§ **SOURCE DATA**
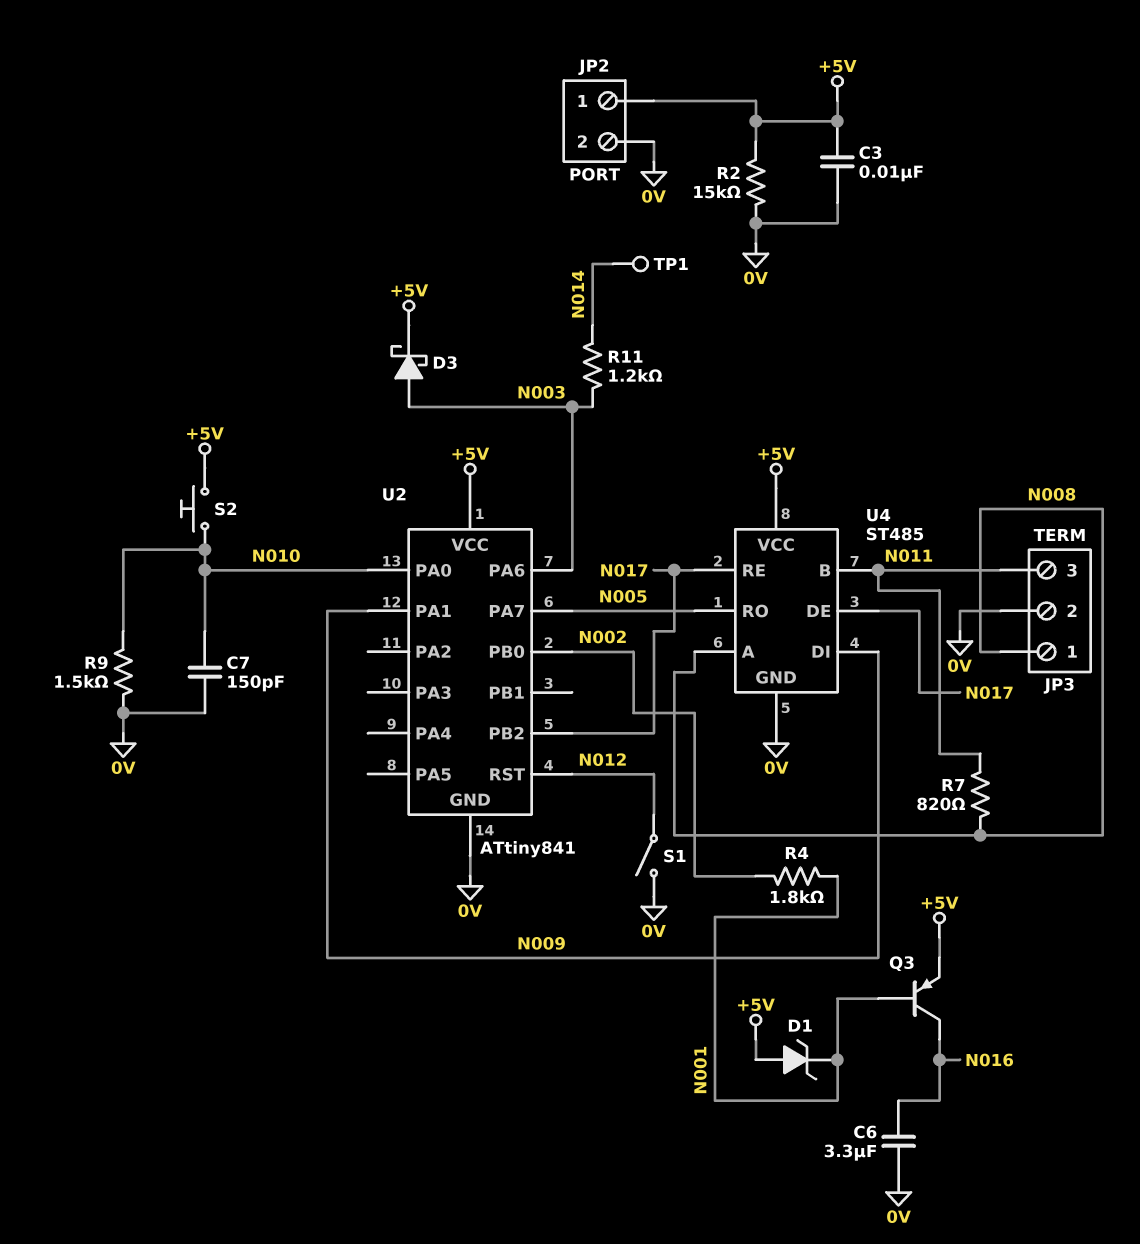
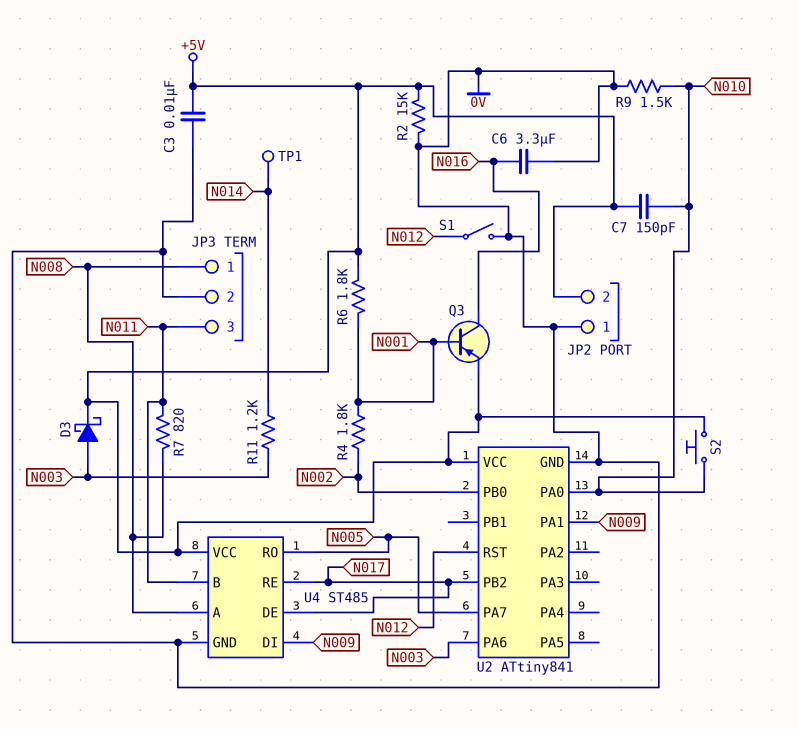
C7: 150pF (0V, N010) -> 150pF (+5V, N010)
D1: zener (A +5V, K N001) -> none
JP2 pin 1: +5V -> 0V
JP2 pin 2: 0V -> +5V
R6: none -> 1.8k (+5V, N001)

§ **EXERCISE**
How many of the lines above contain "none"? Give the number by itself.

§ **RESULT OF THIS EXERCISE**
2